#### [Problem requirements]
Work through the entries below and show every line in which "none" is found.

#### [Listed records]
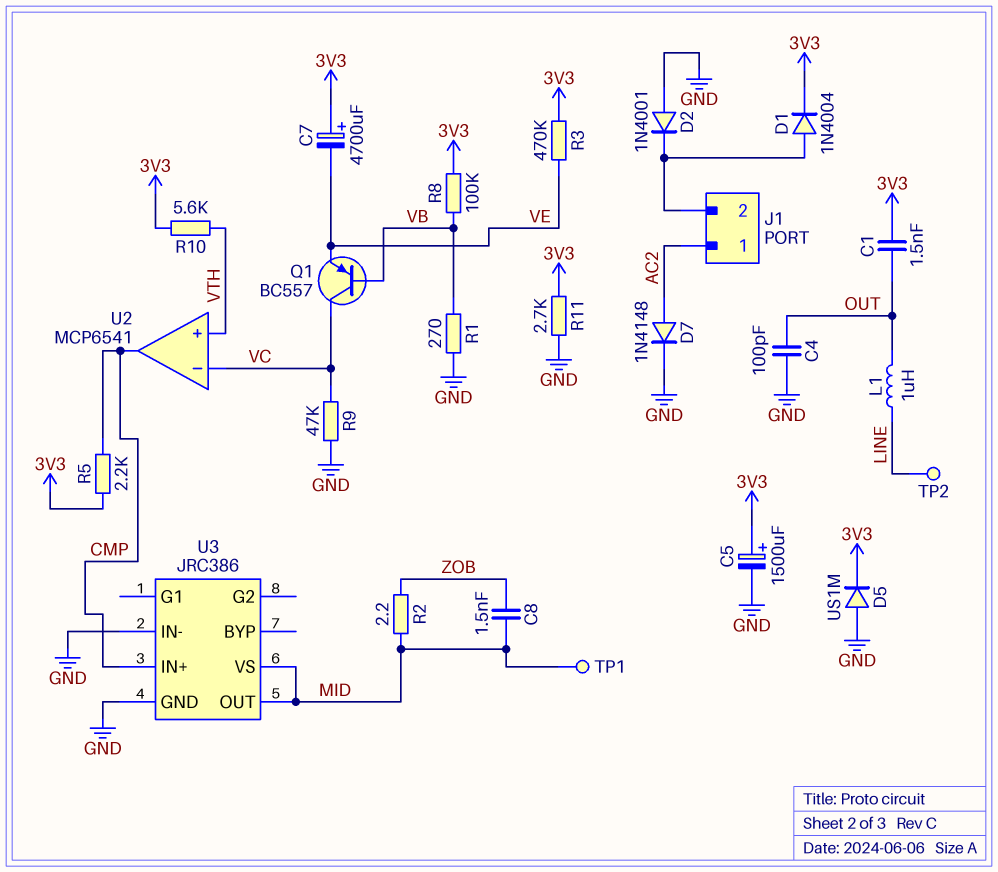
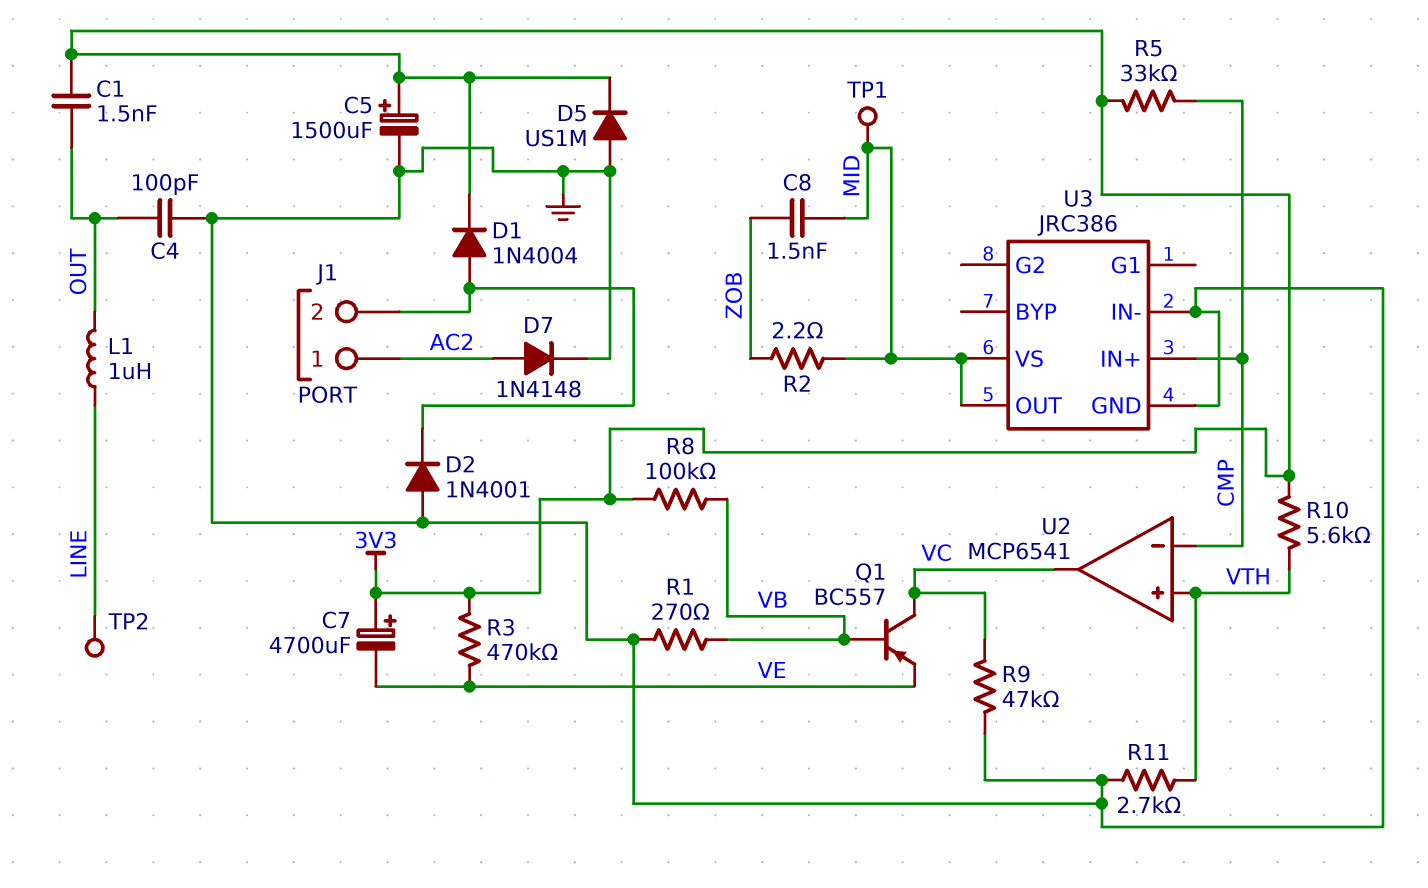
R5: 2.2k (3V3, CMP) -> 33k (3V3, CMP)
R11: 2.7k (3V3, GND) -> 2.7k (GND, VTH)
U2 pin in-: VC -> CMP
U2 pin out: CMP -> VC

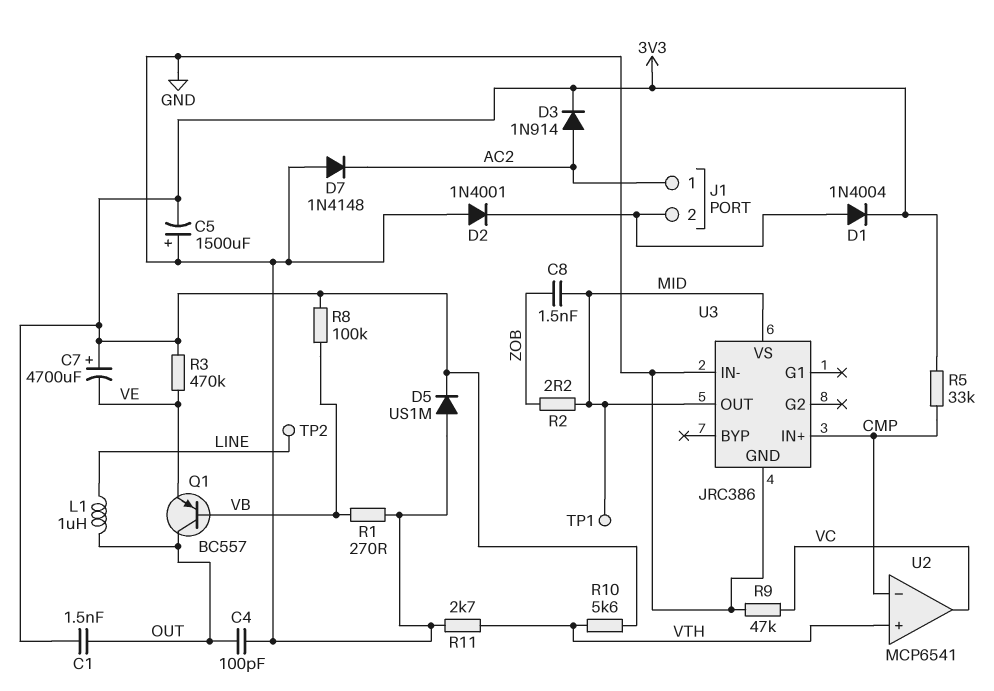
C5: 1500uF (plus 3V3, minus GND) -> 1500uF (plus GND, minus 3V3)
D3: none -> diode 1N914 (A AC2, K 3V3)
D7: diode 1N4148 (A AC2, K GND) -> diode 1N4148 (A GND, K AC2)
Q1: PNP BC557 (B VB, C VC, E VE) -> PNP BC557 (B VB, C OUT, E VE)

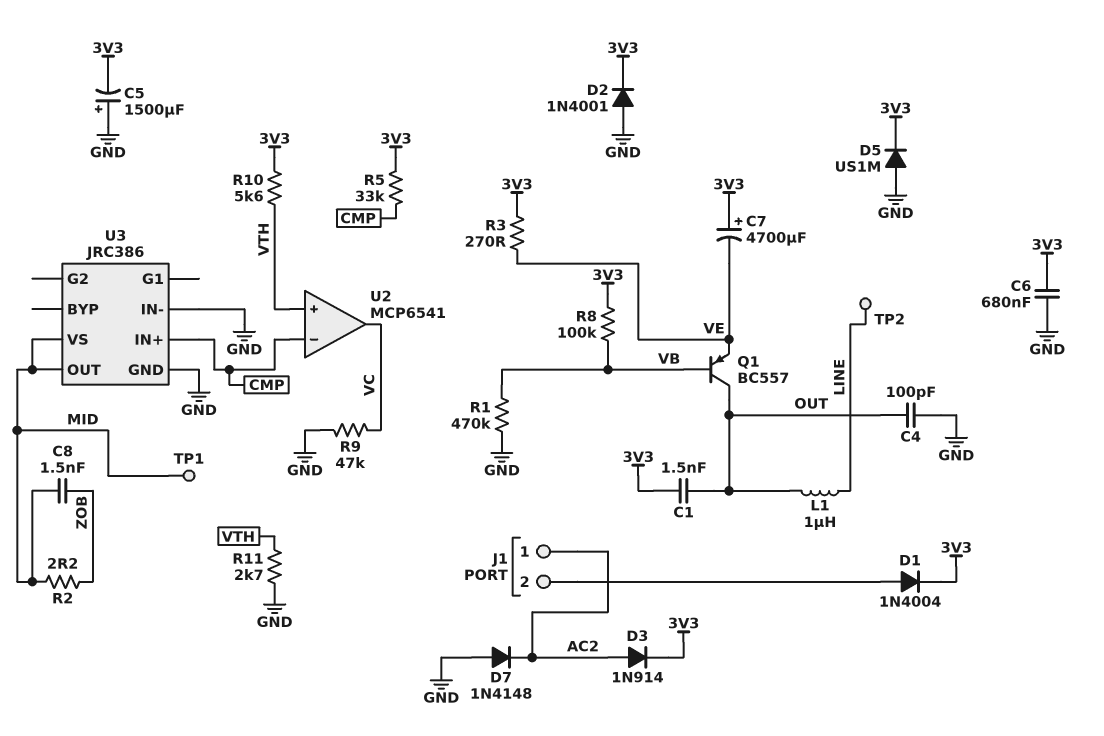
C6: none -> 680nF (3V3, GND)
D2: diode 1N4001 (A GND, K J1/2) -> diode 1N4001 (A GND, K 3V3)
R1: 270 (GND, VB) -> 470k (GND, VB)
R3: 470k (3V3, VE) -> 270 (3V3, VE)

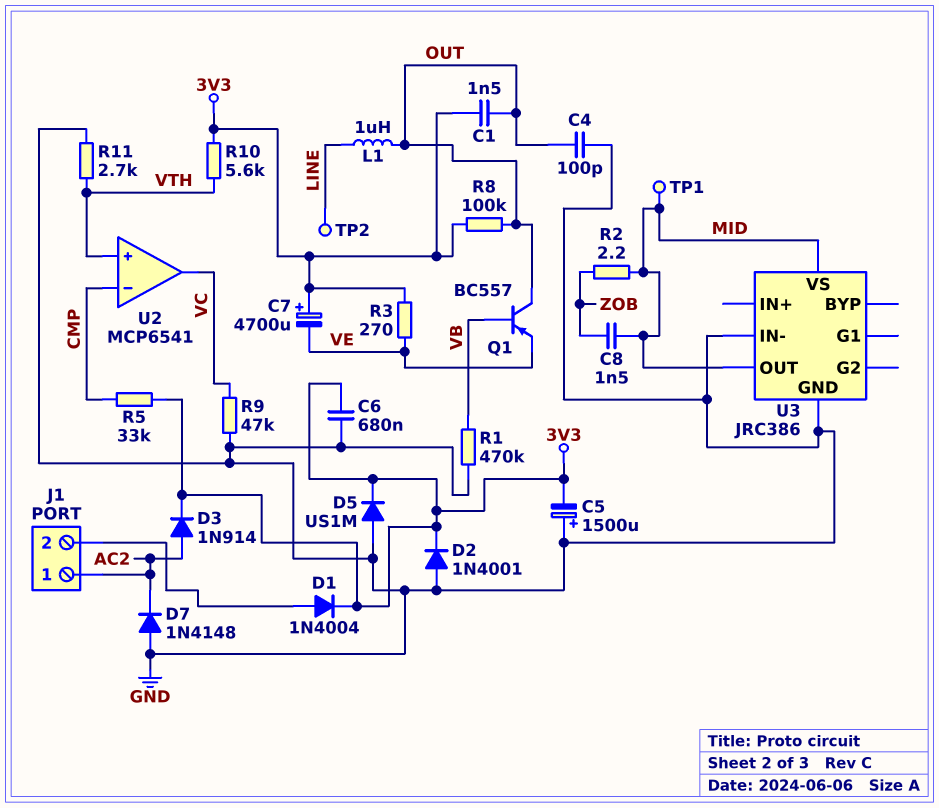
R8: 100k (3V3, VB) -> 100k (3V3, OUT)
U3 pin IN+: CMP -> none

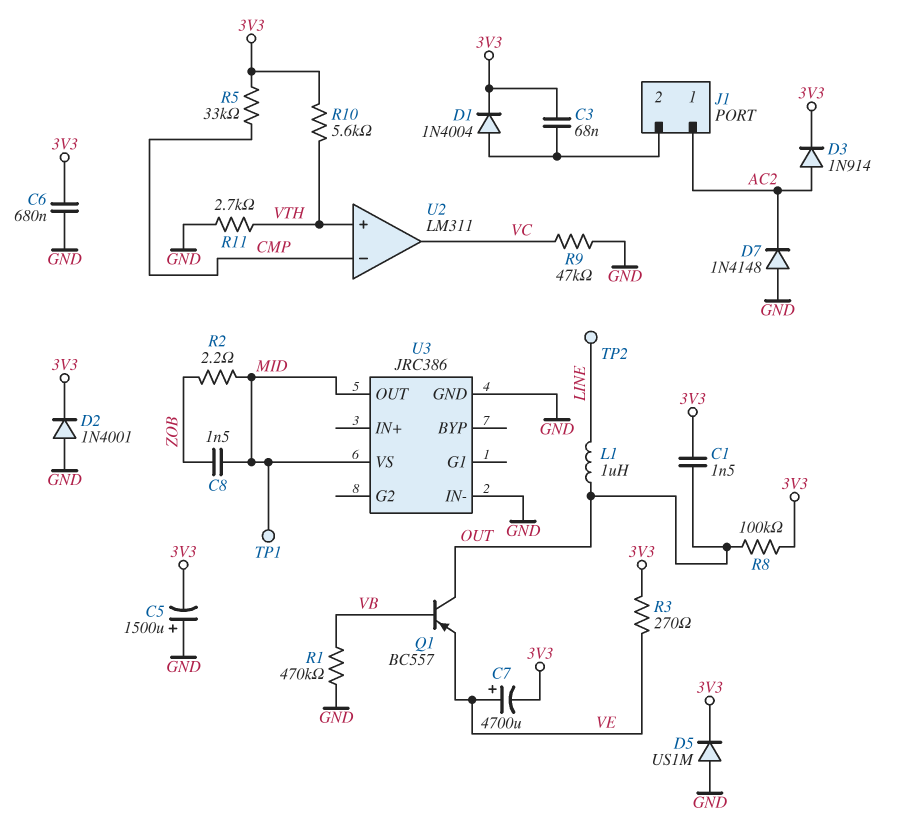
C3: none -> 68nF (3V3, J1/2)
C4: 100pF (GND, OUT) -> none
C7: 4700uF (plus 3V3, minus VE) -> 4700uF (plus VE, minus 3V3)
U2: MCP6541 -> LM311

#### [The completed task]
D3: none -> diode 1N914 (A AC2, K 3V3)
C6: none -> 680nF (3V3, GND)
U3 pin IN+: CMP -> none
C3: none -> 68nF (3V3, J1/2)
C4: 100pF (GND, OUT) -> none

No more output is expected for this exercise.